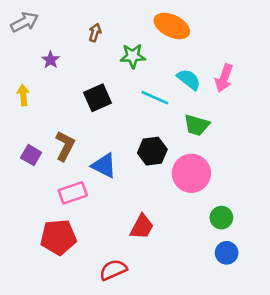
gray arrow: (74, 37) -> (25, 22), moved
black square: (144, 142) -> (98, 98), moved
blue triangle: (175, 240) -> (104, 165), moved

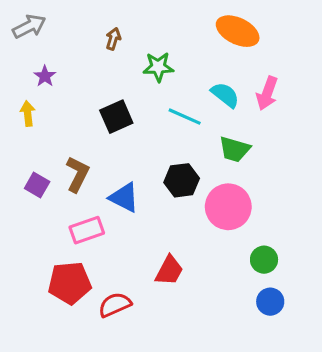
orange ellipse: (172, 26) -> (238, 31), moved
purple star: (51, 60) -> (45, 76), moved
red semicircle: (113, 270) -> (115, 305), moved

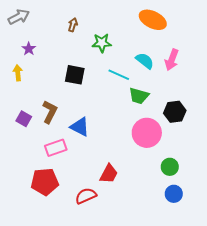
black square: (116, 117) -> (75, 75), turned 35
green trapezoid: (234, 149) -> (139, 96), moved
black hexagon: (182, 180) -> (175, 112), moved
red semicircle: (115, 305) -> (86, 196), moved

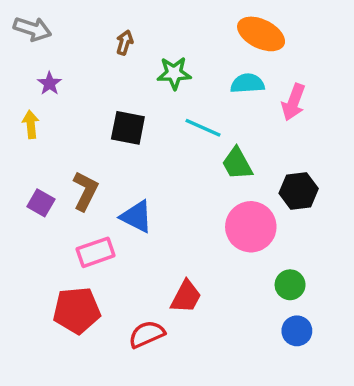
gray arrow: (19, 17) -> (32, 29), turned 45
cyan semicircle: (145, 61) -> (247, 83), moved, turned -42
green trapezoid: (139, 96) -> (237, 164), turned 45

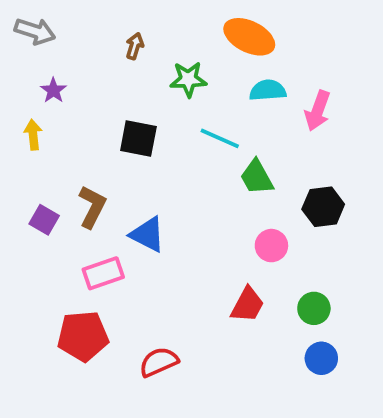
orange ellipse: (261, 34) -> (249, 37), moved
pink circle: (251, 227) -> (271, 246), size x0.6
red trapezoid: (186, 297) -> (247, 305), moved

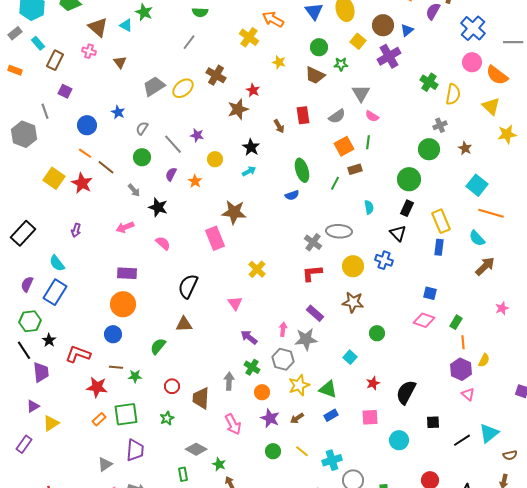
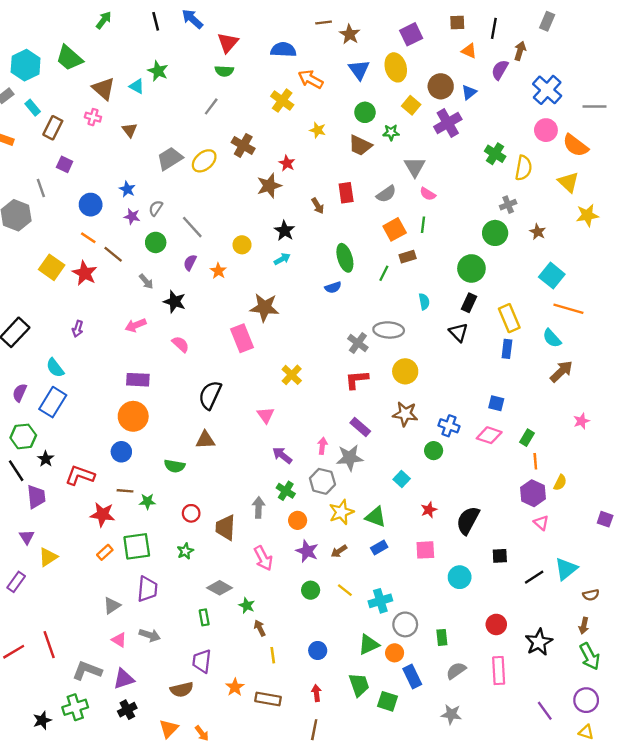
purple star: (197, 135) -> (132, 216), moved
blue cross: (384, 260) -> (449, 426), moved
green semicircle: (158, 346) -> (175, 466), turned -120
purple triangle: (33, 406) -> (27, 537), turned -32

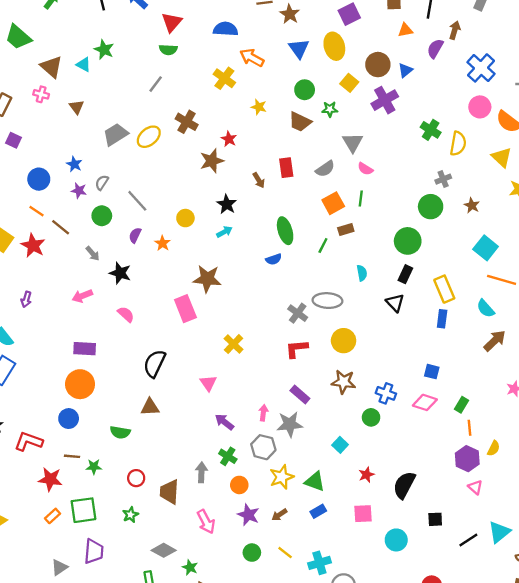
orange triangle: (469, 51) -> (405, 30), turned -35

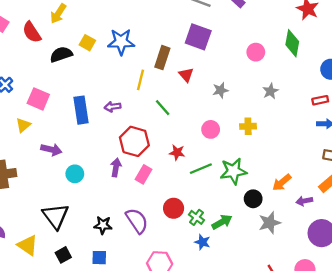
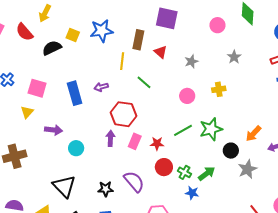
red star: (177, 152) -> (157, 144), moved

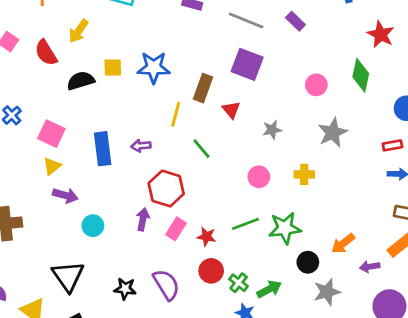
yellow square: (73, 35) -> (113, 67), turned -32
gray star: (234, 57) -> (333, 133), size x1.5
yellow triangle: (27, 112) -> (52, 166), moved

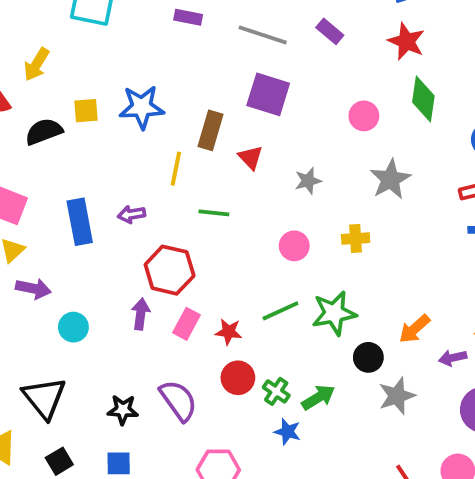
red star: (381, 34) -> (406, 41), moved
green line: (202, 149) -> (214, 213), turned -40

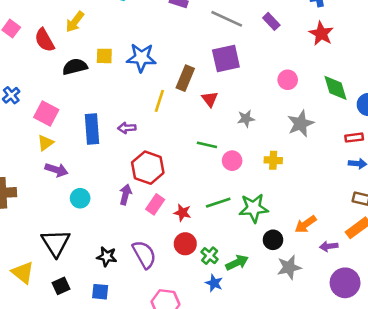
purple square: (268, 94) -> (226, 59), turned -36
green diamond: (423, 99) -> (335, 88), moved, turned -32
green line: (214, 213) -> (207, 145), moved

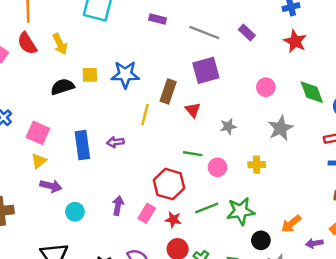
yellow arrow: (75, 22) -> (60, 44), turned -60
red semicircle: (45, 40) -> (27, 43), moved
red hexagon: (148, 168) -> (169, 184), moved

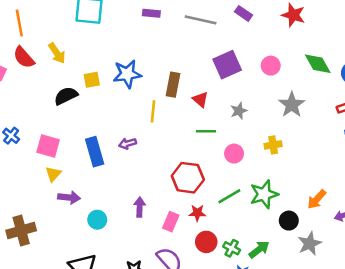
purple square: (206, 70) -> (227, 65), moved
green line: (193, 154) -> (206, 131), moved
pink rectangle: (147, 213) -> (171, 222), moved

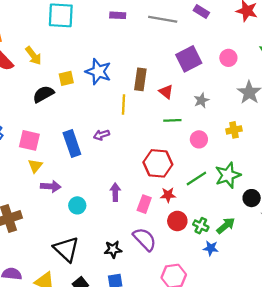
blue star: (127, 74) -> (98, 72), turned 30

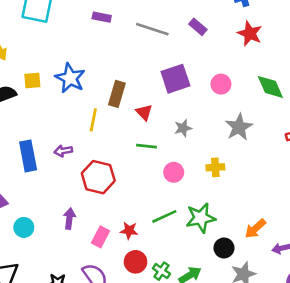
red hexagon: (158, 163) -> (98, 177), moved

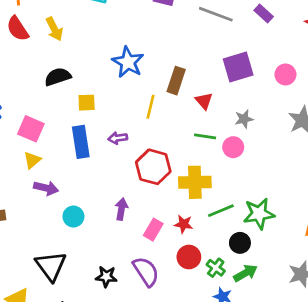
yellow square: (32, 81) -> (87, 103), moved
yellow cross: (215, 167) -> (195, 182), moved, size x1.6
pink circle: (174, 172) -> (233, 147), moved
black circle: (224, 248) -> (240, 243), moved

##############################

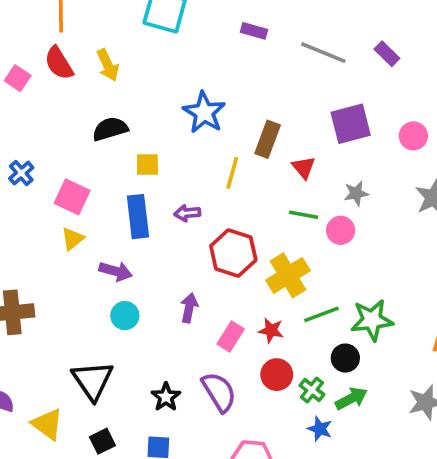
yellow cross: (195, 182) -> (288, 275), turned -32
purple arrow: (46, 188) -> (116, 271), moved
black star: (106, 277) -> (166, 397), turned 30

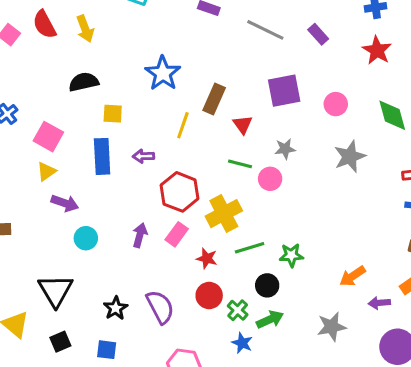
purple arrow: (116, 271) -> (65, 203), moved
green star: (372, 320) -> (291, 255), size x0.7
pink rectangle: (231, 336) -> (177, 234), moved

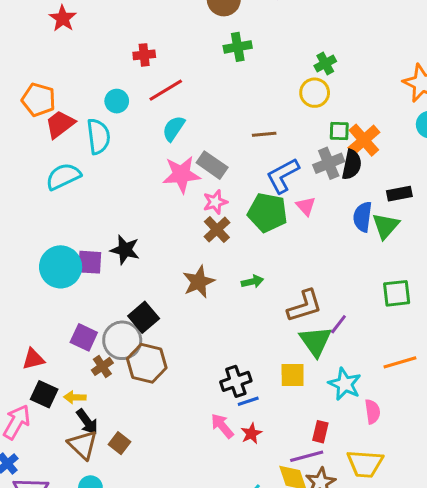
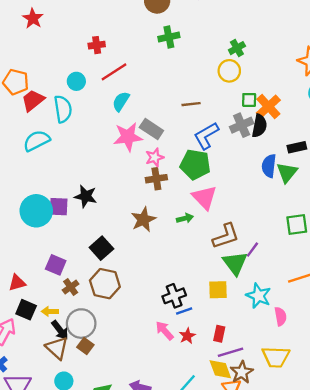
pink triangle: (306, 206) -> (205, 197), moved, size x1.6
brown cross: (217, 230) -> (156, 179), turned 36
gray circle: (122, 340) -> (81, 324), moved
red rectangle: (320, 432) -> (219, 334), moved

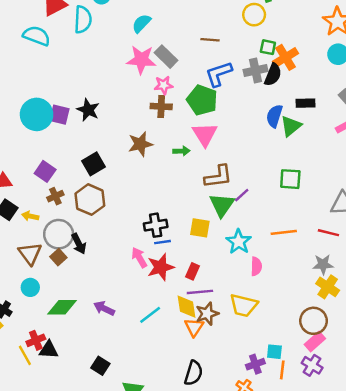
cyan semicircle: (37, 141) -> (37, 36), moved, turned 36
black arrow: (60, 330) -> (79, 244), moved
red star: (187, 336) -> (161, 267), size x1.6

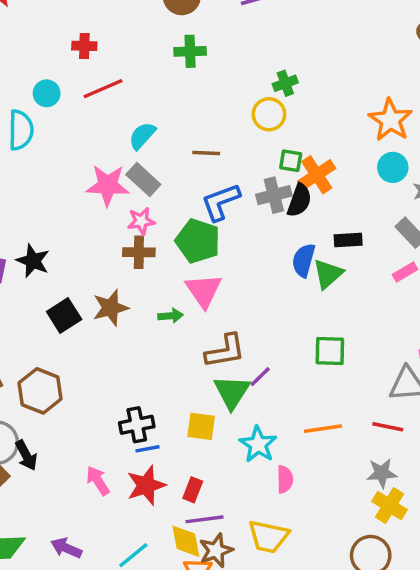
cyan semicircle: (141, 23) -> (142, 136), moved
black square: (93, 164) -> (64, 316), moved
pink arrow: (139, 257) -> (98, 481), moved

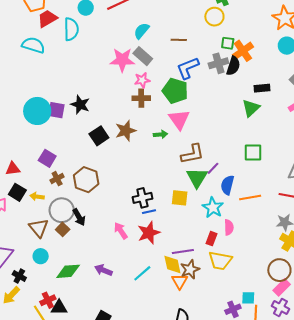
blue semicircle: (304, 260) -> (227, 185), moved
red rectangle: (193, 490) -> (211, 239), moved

##############################

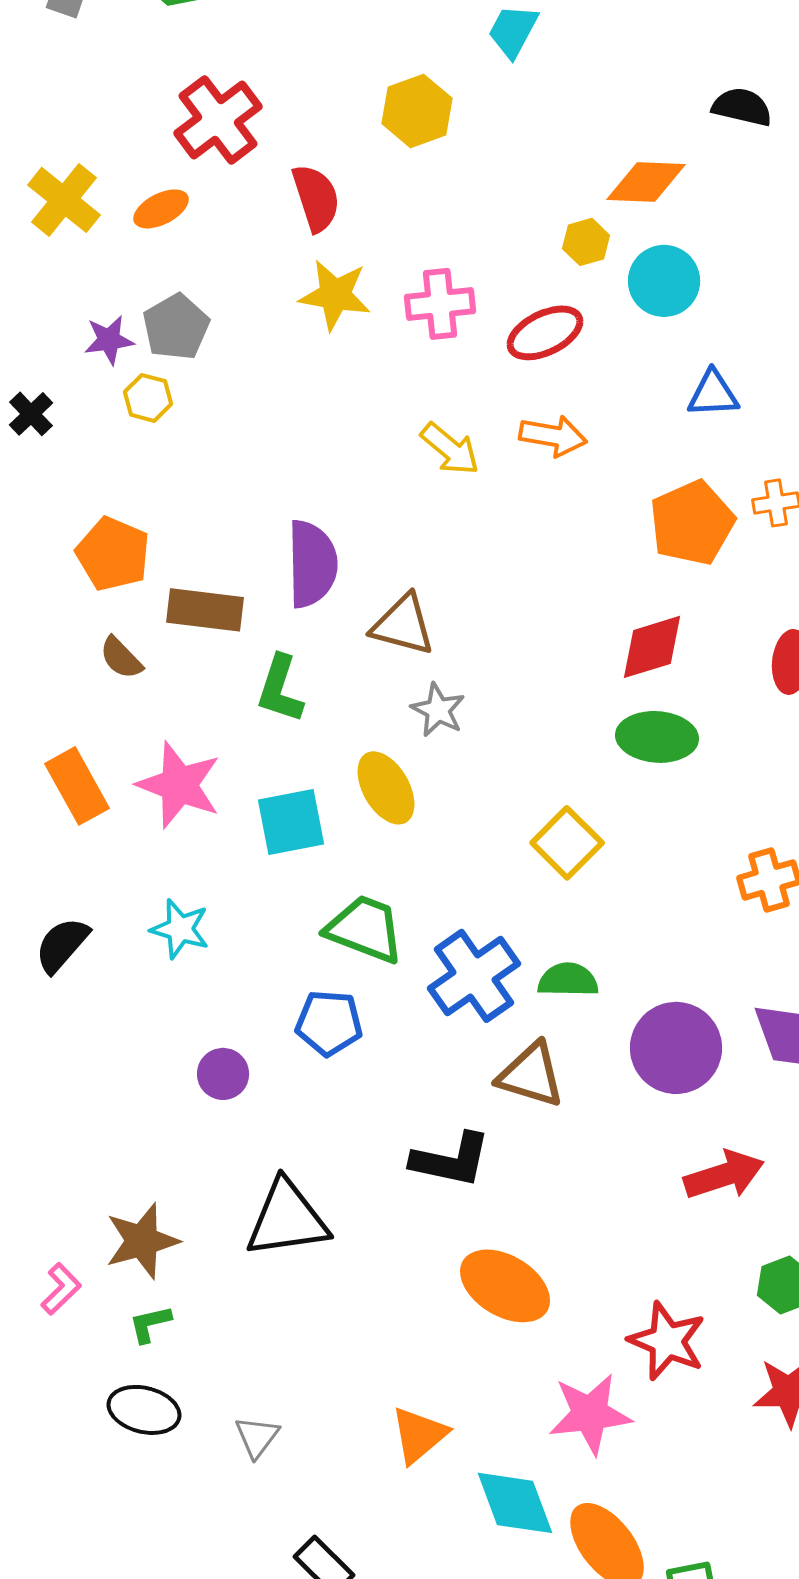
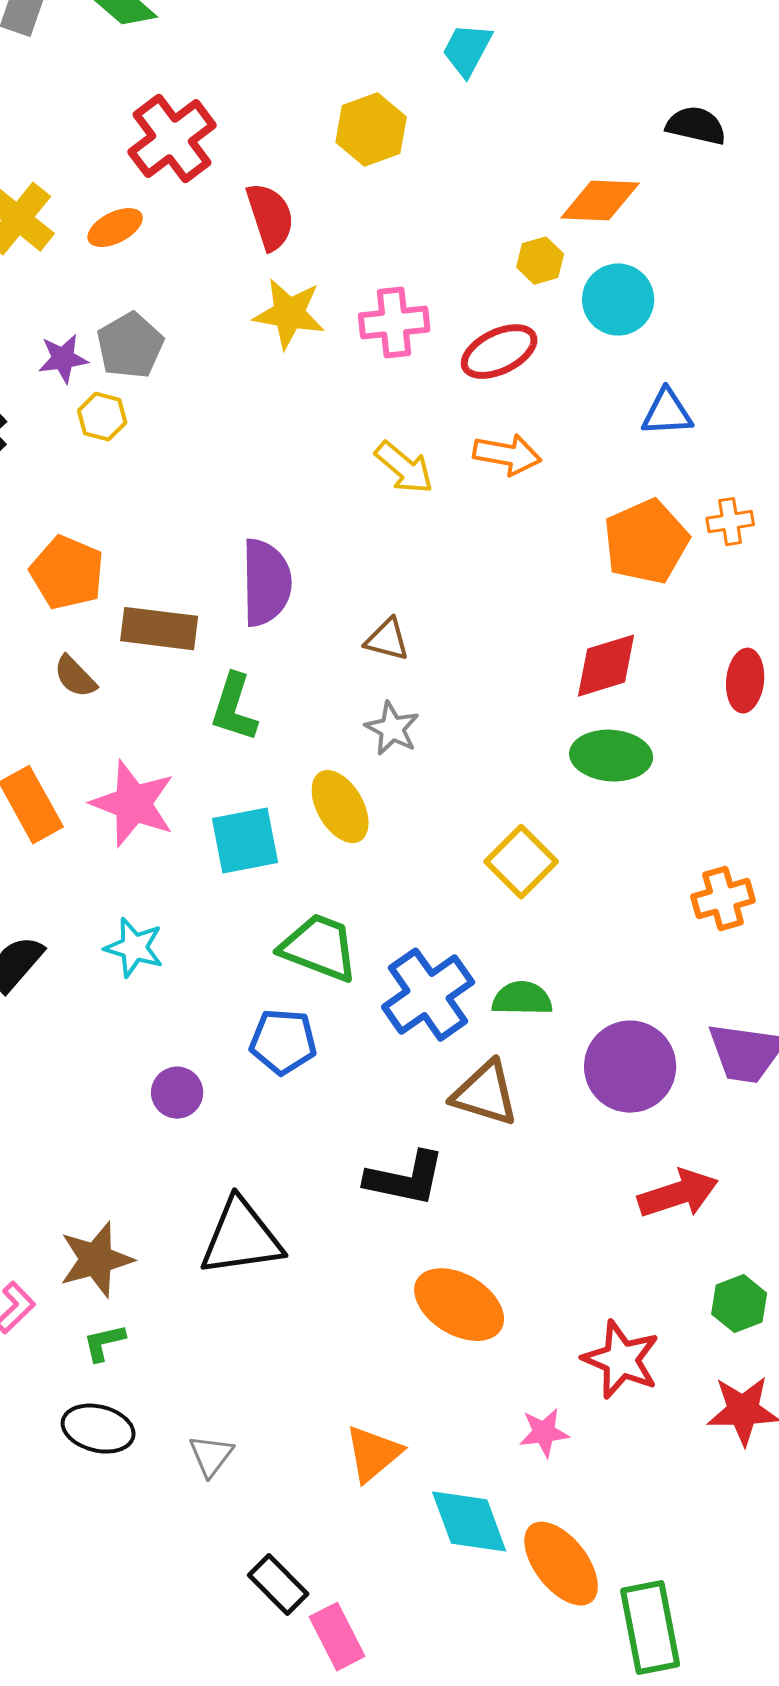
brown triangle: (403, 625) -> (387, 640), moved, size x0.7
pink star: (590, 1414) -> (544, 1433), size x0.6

##############################

Every line above from the one with "orange triangle: (469, 51)" down to the one with "pink circle: (174, 172) -> (233, 147), moved" must be written out exactly, and no picture may appear.

orange triangle: (469, 51) -> (405, 30), turned -35

red star: (177, 152) -> (157, 144), moved

yellow square: (73, 35) -> (113, 67), turned -32
gray star: (234, 57) -> (333, 133), size x1.5
yellow triangle: (27, 112) -> (52, 166), moved

red star: (381, 34) -> (406, 41), moved
green line: (202, 149) -> (214, 213), turned -40

purple square: (268, 94) -> (226, 59), turned -36
green diamond: (423, 99) -> (335, 88), moved, turned -32
green line: (214, 213) -> (207, 145), moved

yellow arrow: (75, 22) -> (60, 44), turned -60
red semicircle: (45, 40) -> (27, 43), moved
red hexagon: (148, 168) -> (169, 184), moved

purple square: (206, 70) -> (227, 65), moved
green line: (193, 154) -> (206, 131), moved
pink rectangle: (147, 213) -> (171, 222), moved

blue star: (127, 74) -> (98, 72), turned 30

red hexagon: (158, 163) -> (98, 177), moved

yellow square: (32, 81) -> (87, 103), moved
yellow cross: (215, 167) -> (195, 182), moved, size x1.6
pink circle: (174, 172) -> (233, 147), moved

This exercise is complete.